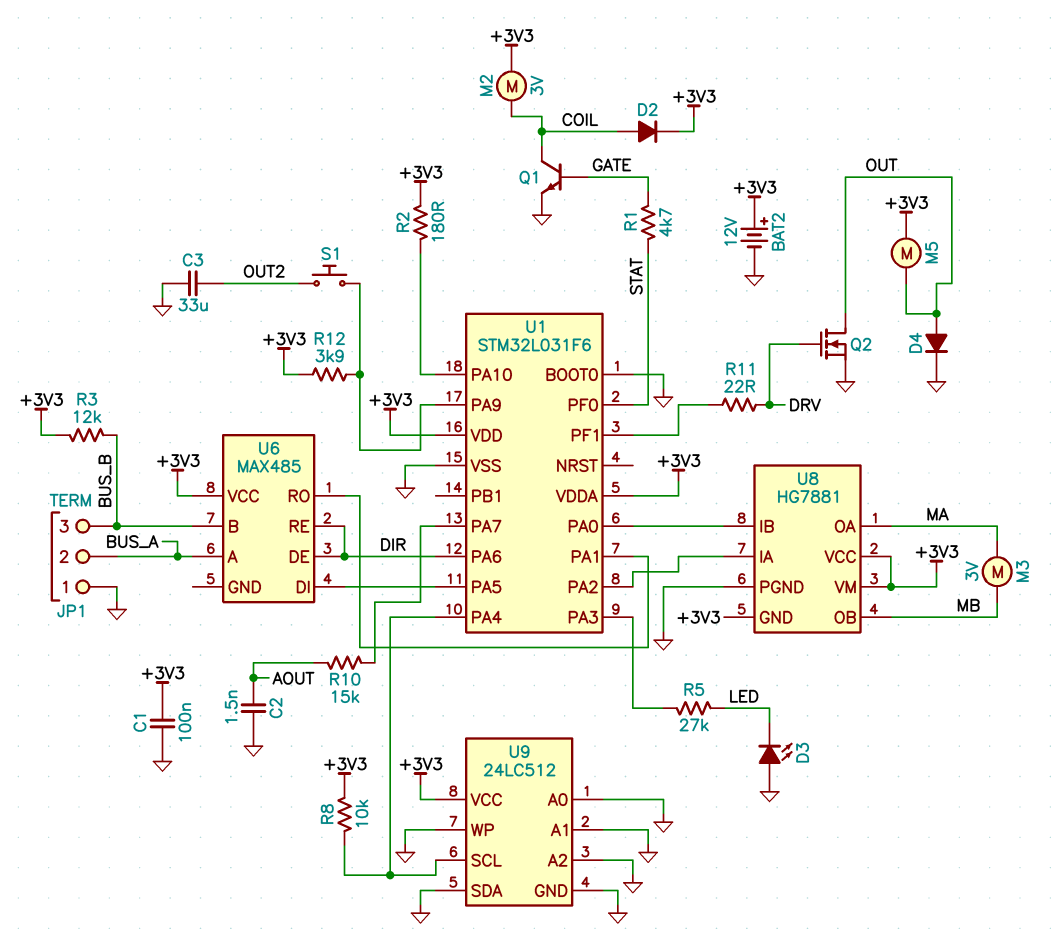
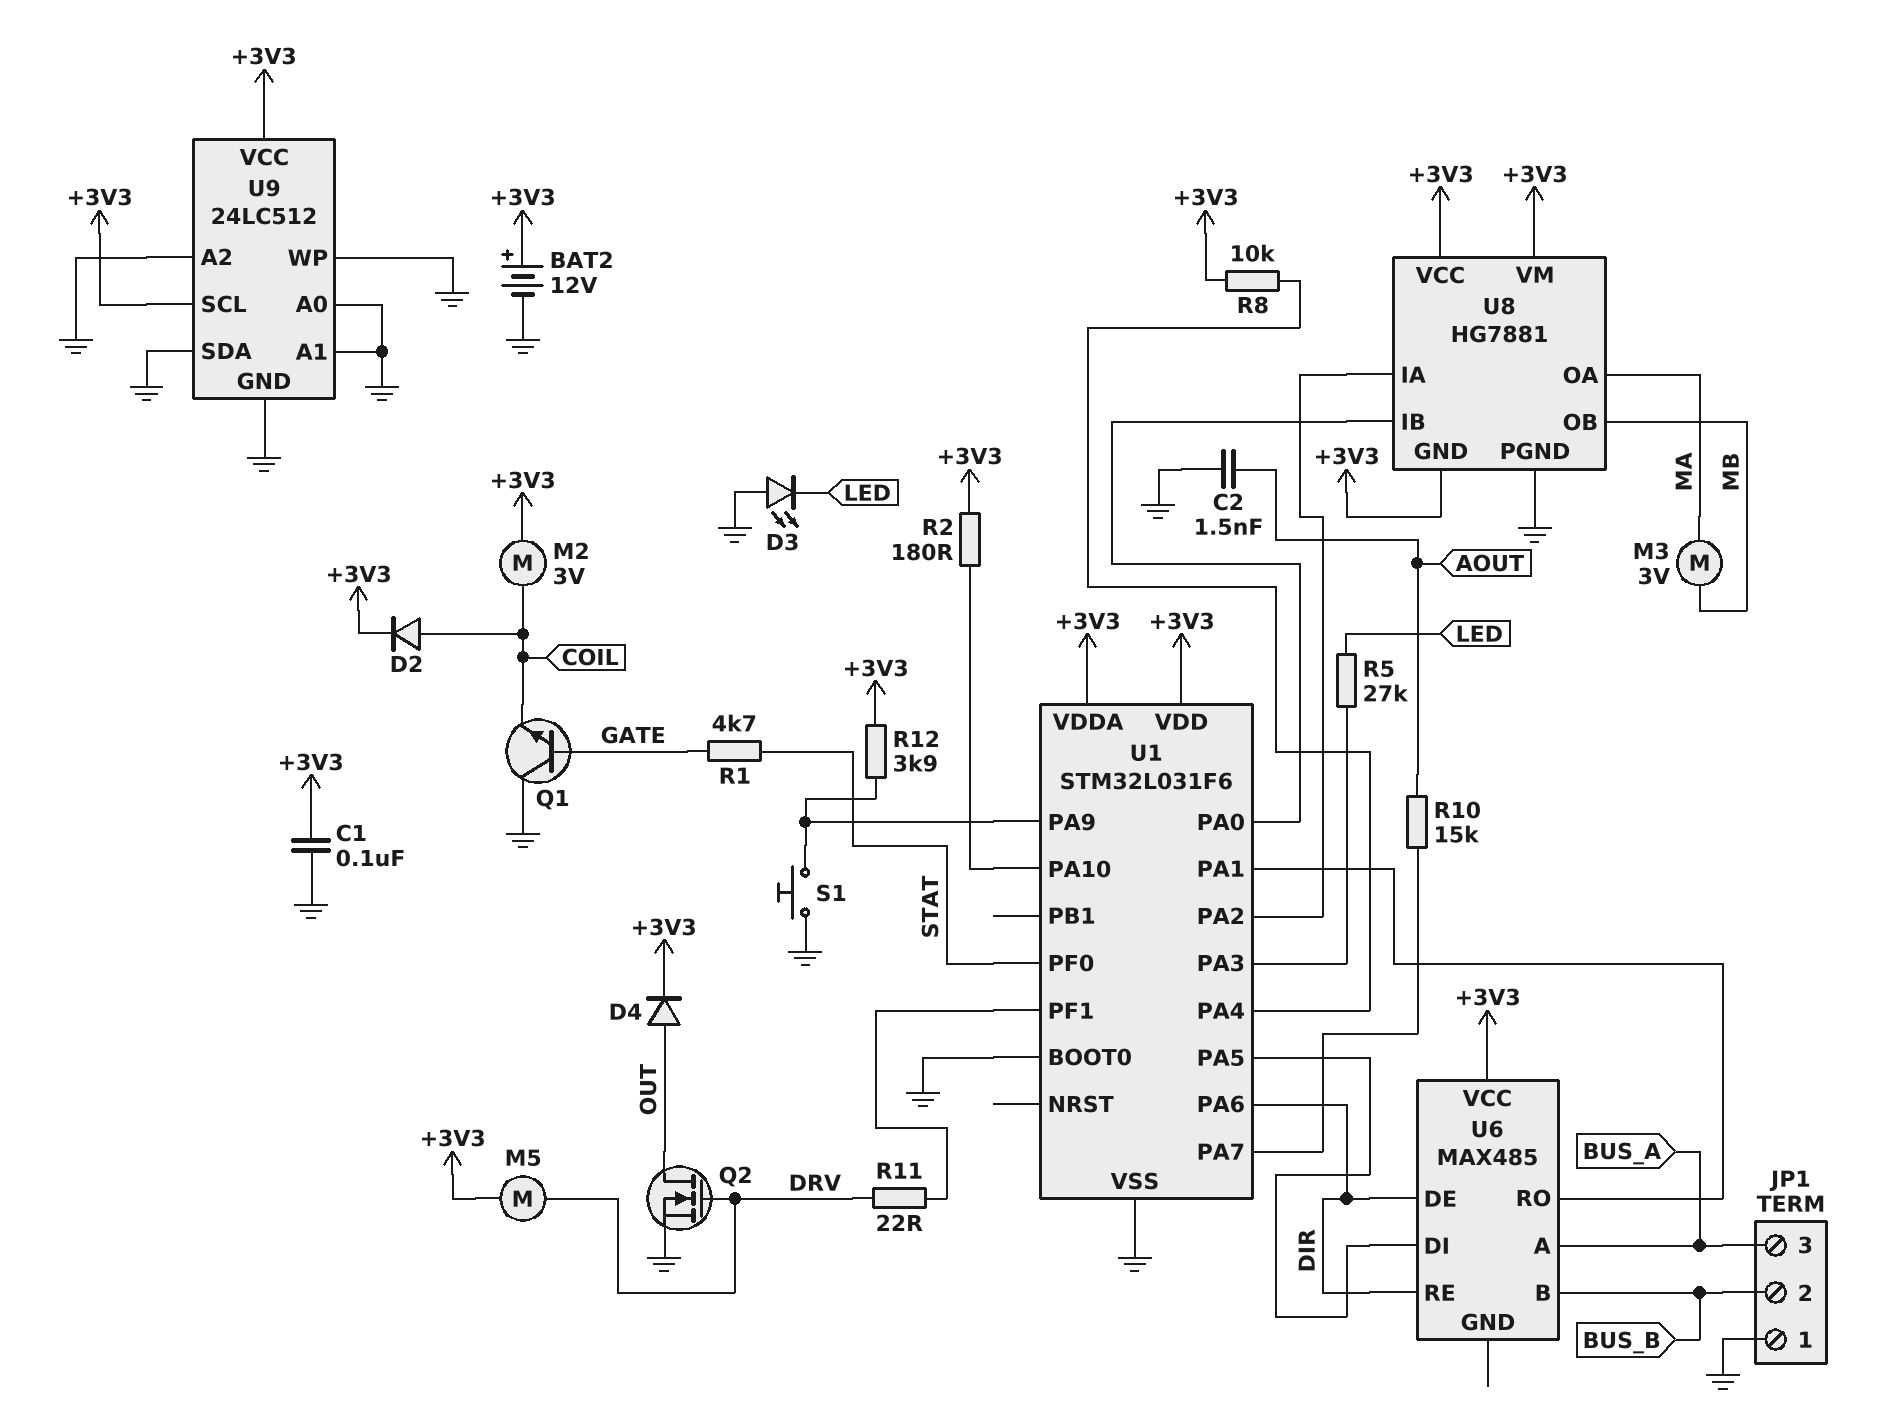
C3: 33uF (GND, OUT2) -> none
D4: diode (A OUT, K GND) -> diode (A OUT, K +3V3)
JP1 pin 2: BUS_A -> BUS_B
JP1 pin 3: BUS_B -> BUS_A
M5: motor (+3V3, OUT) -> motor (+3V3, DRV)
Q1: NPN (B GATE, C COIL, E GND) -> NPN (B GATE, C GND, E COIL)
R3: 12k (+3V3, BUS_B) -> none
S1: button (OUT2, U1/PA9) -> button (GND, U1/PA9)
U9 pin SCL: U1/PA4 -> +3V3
====
PROBLEM DESCRIPTION: The reply should repeat the data in full, exactly as given, and contain no pictures.

EXERCISE OUTPUT:
C3: 33uF (GND, OUT2) -> none
D4: diode (A OUT, K GND) -> diode (A OUT, K +3V3)
JP1 pin 2: BUS_A -> BUS_B
JP1 pin 3: BUS_B -> BUS_A
M5: motor (+3V3, OUT) -> motor (+3V3, DRV)
Q1: NPN (B GATE, C COIL, E GND) -> NPN (B GATE, C GND, E COIL)
R3: 12k (+3V3, BUS_B) -> none
S1: button (OUT2, U1/PA9) -> button (GND, U1/PA9)
U9 pin SCL: U1/PA4 -> +3V3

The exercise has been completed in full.